(Problem requirements) Lines to return, exactly: from the line with "C10: none -> 100nF (AMP, VOL)" to the line with "TP1: test point (VOL) -> none" in the entries below, both included.

(Data supplied)
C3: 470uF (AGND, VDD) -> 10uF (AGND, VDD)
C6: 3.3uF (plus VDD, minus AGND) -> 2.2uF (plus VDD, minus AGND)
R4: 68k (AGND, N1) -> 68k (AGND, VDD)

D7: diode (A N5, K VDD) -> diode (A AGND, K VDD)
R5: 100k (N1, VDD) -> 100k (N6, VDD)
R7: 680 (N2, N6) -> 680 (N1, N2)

--

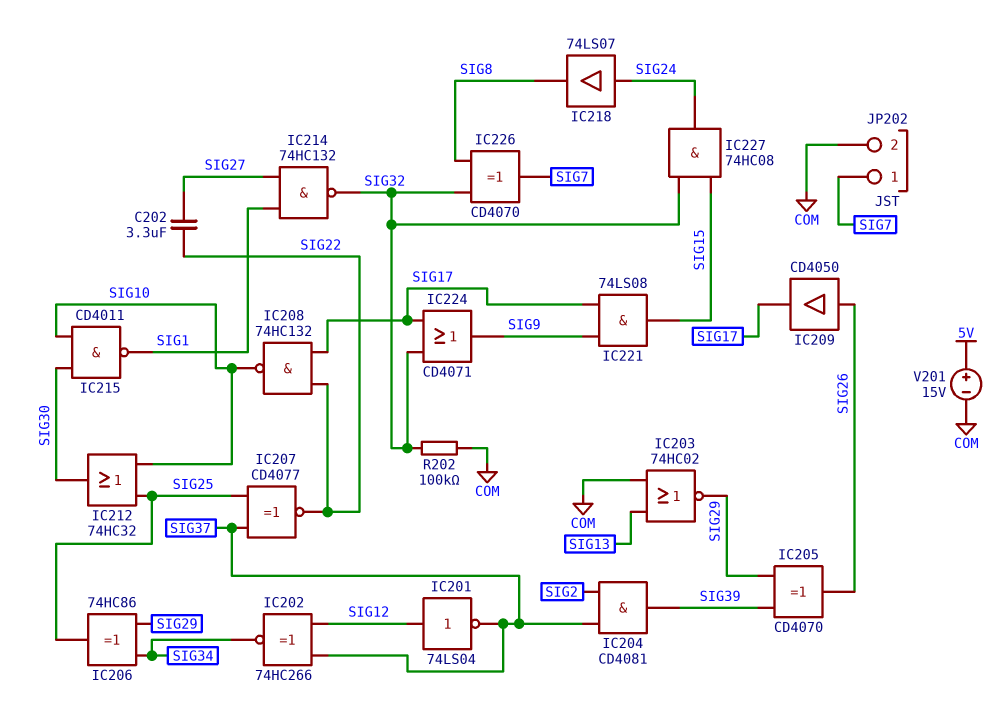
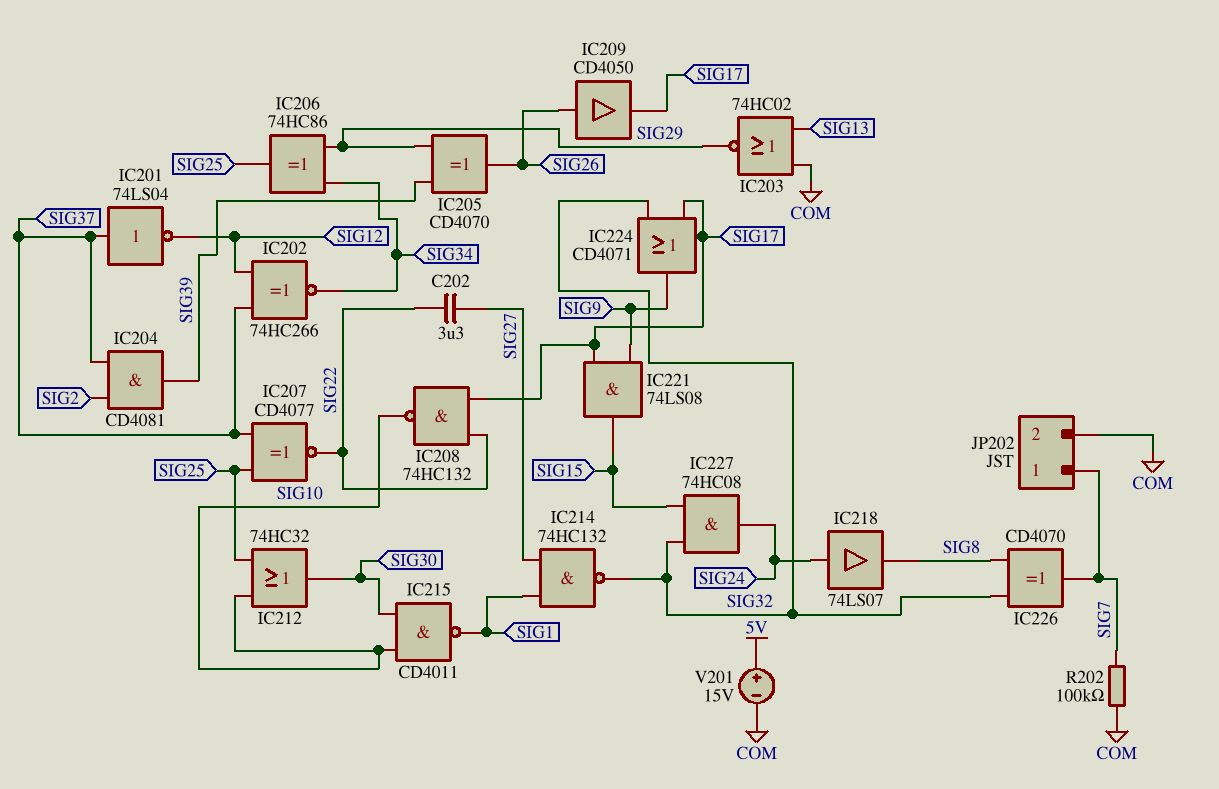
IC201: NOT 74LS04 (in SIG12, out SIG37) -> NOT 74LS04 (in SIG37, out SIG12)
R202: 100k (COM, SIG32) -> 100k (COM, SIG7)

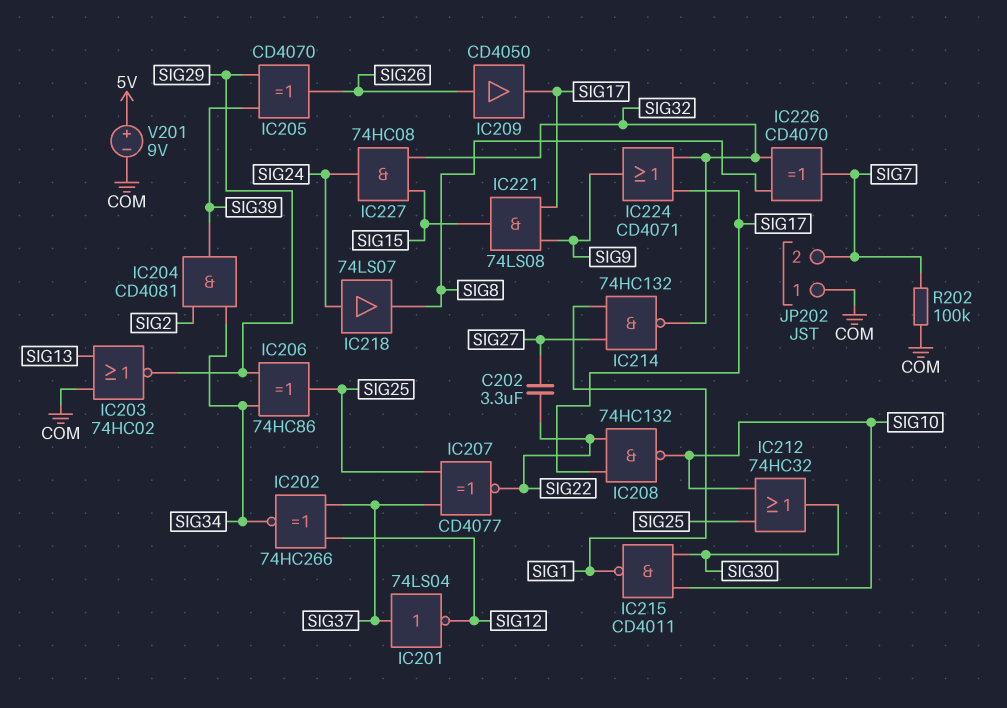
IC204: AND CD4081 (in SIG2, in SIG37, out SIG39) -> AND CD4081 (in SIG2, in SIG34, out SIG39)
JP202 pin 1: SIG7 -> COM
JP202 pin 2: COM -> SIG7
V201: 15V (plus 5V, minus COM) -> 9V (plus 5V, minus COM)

==

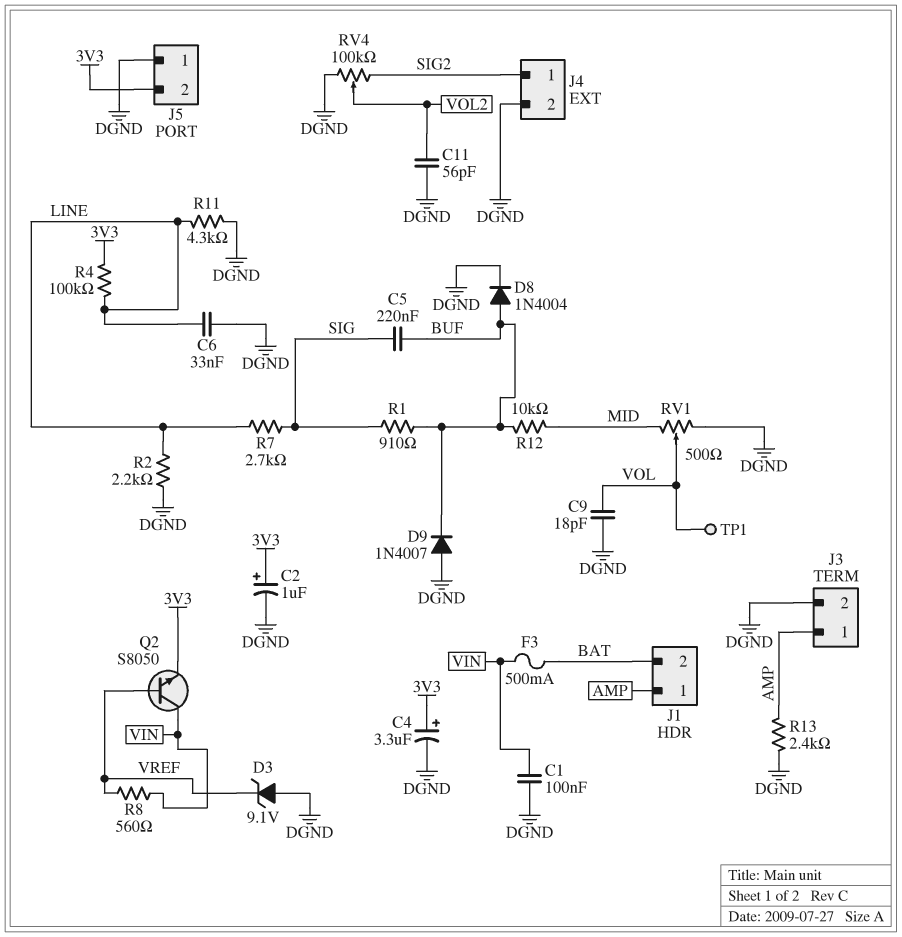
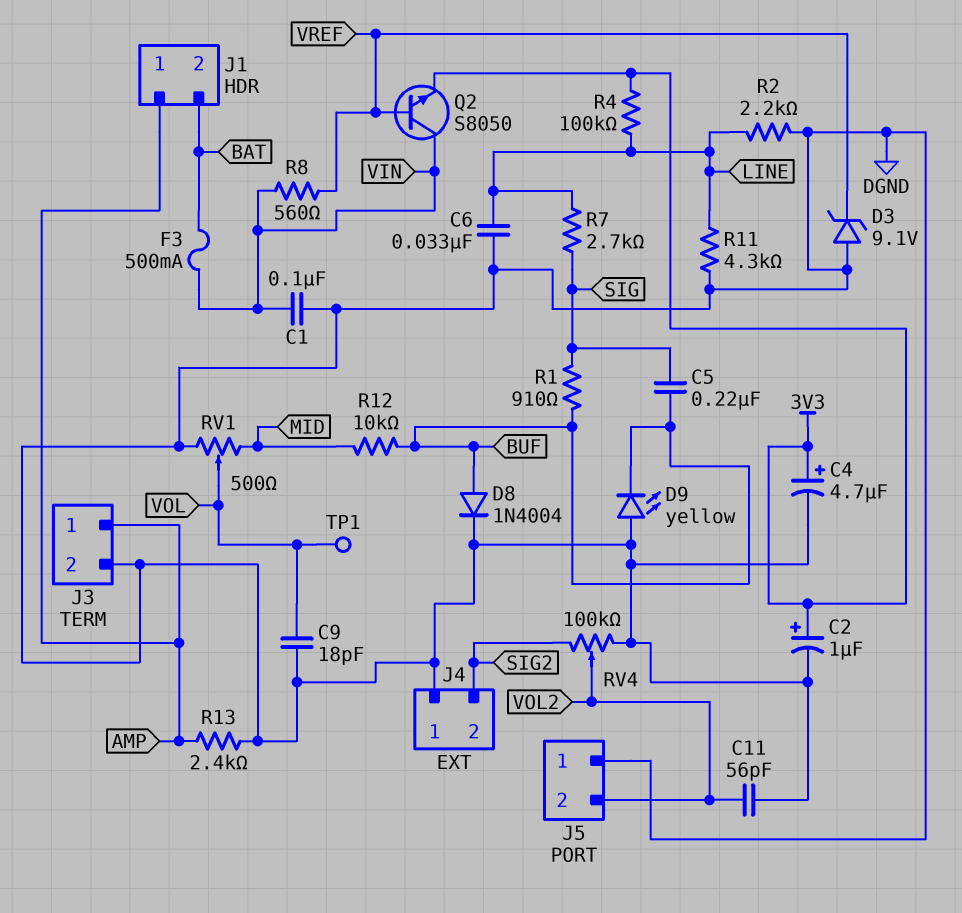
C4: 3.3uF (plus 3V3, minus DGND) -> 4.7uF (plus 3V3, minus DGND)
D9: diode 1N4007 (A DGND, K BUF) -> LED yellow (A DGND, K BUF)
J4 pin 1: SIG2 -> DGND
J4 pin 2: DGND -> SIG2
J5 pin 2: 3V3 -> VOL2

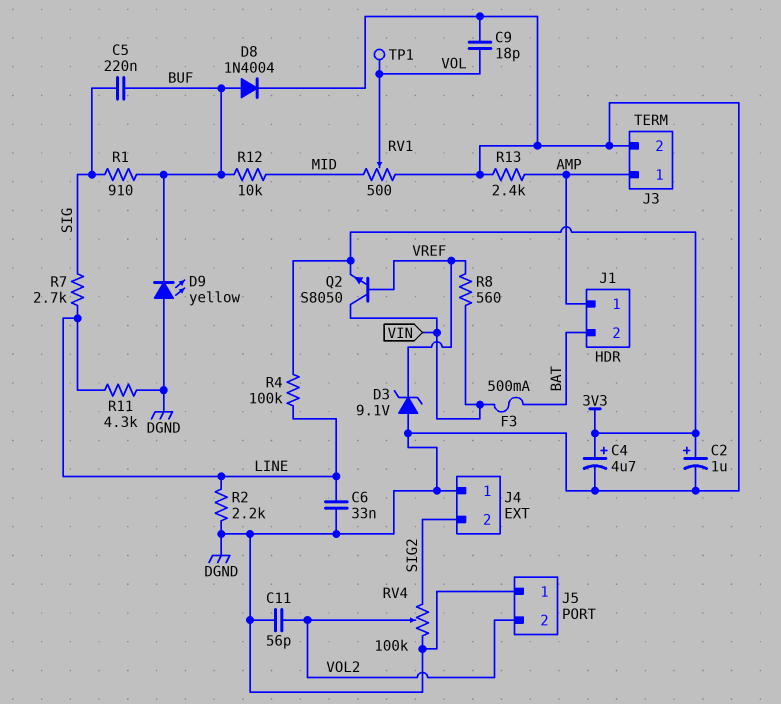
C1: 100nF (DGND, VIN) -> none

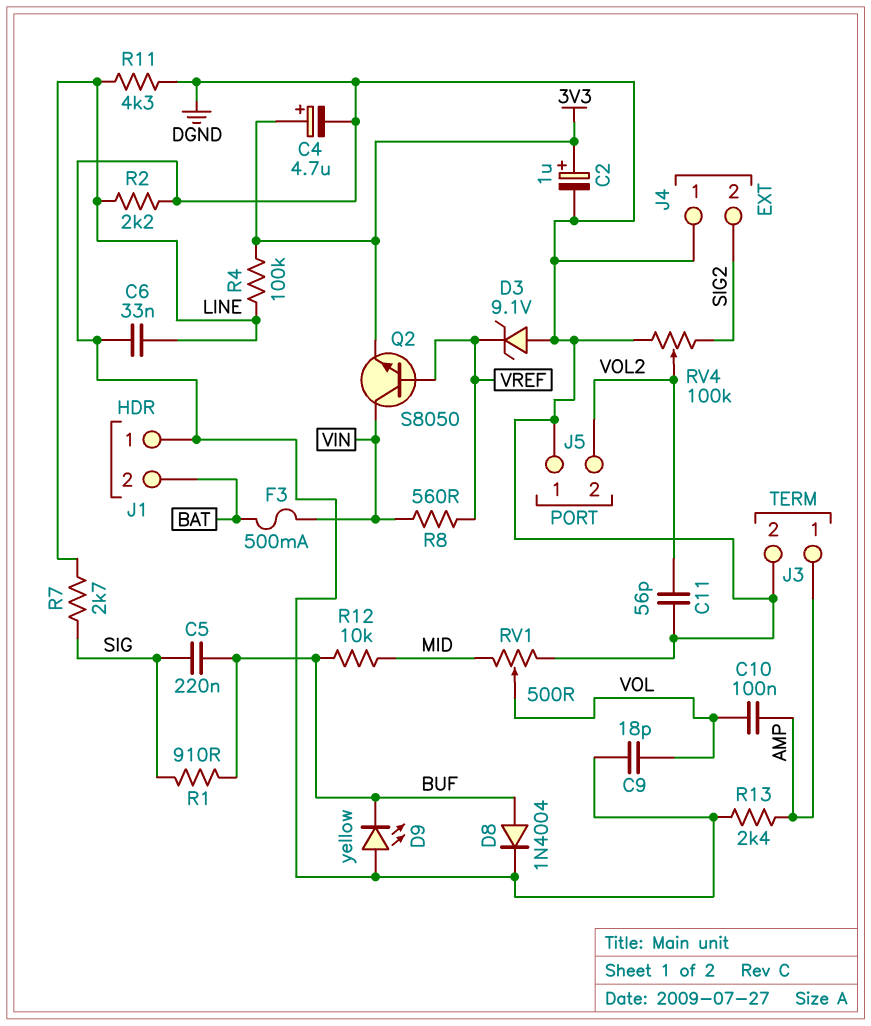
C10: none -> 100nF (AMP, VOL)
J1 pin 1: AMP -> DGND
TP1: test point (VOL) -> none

(Response for this exercise)
C10: none -> 100nF (AMP, VOL)
J1 pin 1: AMP -> DGND
TP1: test point (VOL) -> none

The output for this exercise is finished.